* **WORK TO COMPLETE**
Each line from the material with the word "first" in it must be copied.

* **INPUT**
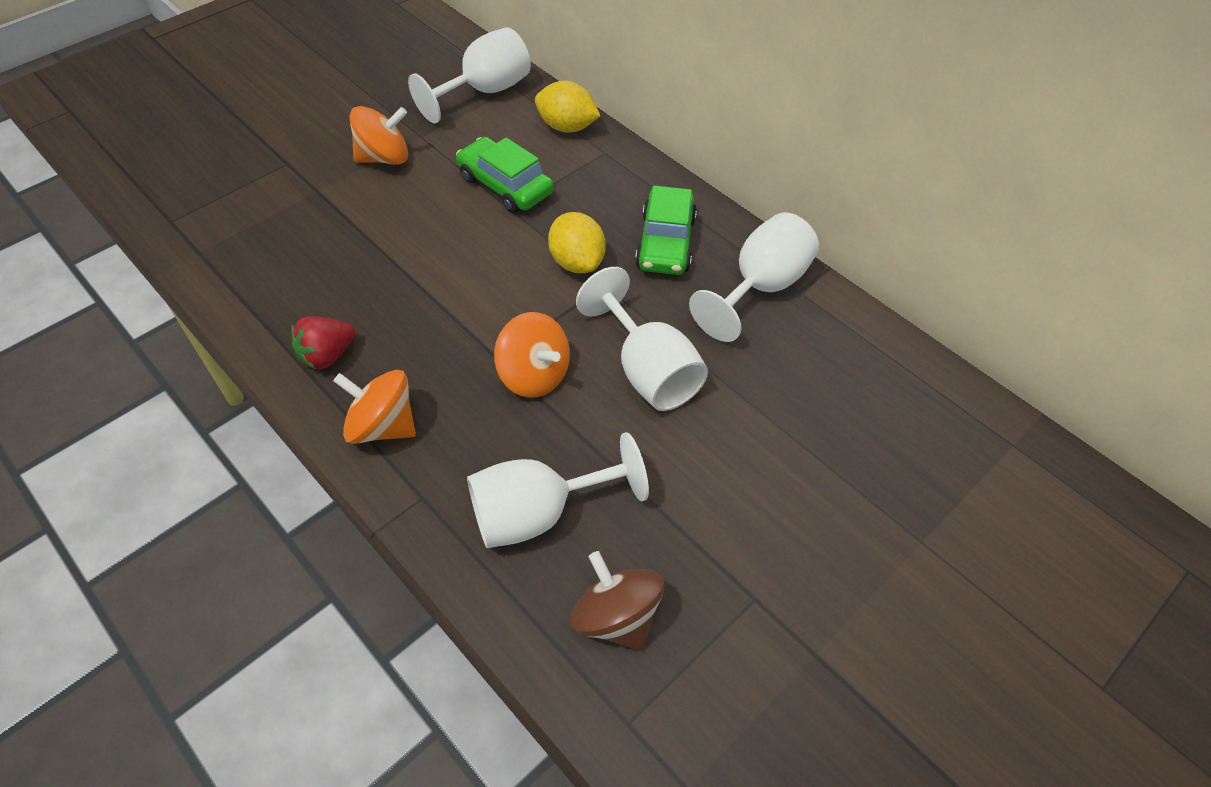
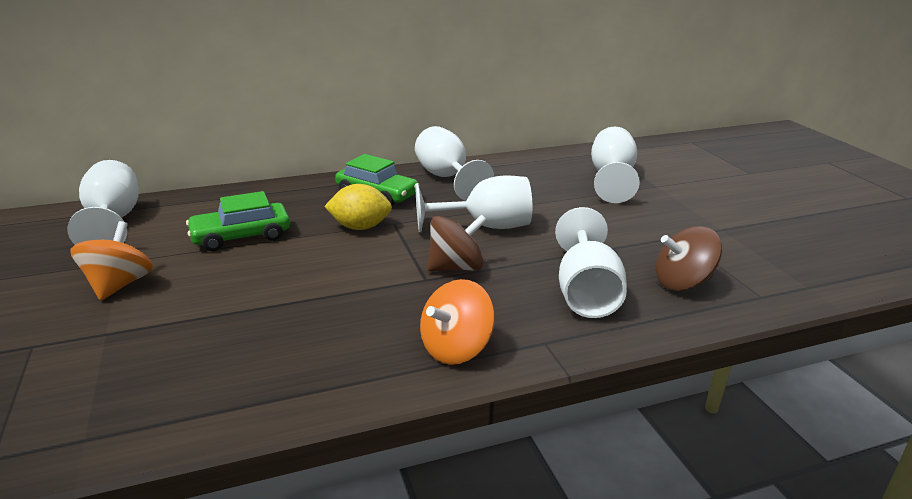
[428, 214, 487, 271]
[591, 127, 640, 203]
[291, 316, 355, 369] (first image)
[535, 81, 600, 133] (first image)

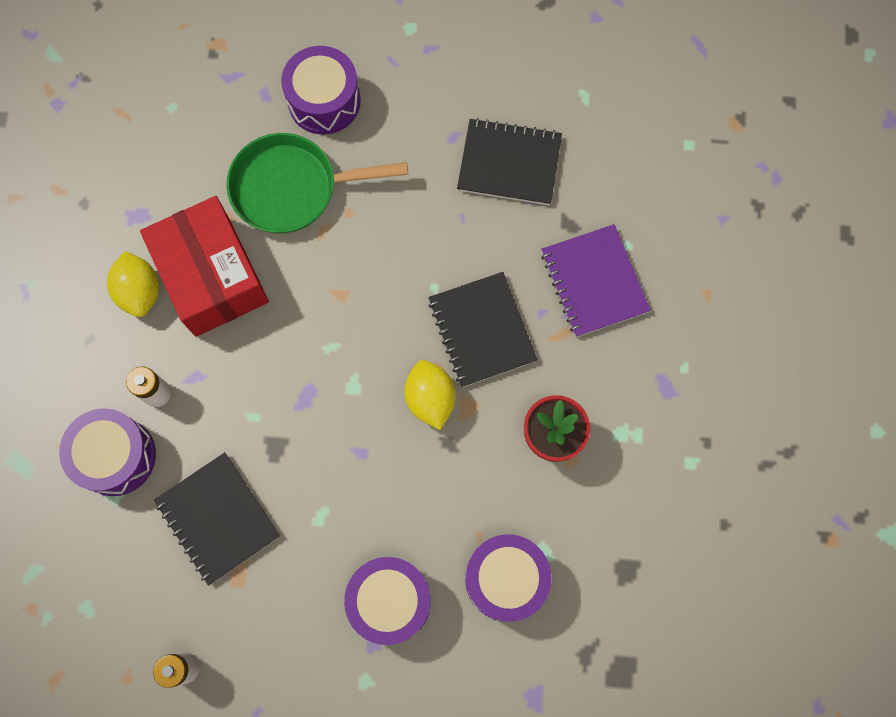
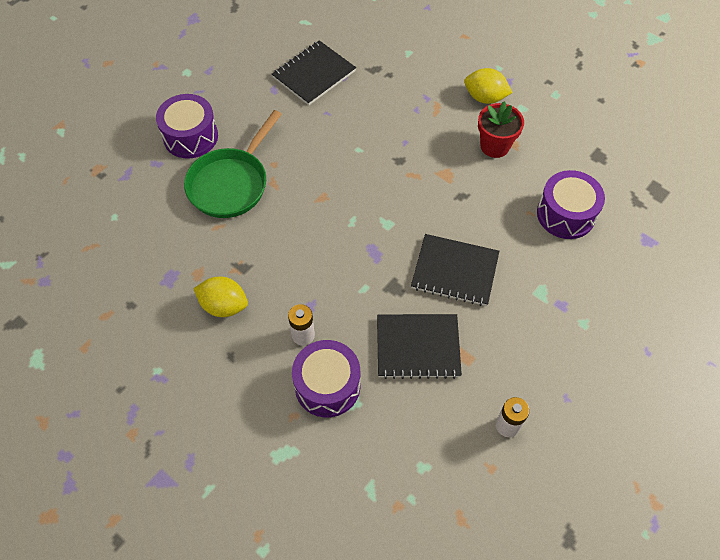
[411, 234, 499, 306]
[464, 68, 513, 104]
[140, 196, 269, 337] (first image)
[344, 557, 431, 645] (first image)
[541, 224, 651, 337] (first image)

* **COMPLETED TASK**
[291, 316, 355, 369] (first image)
[535, 81, 600, 133] (first image)
[140, 196, 269, 337] (first image)
[344, 557, 431, 645] (first image)
[541, 224, 651, 337] (first image)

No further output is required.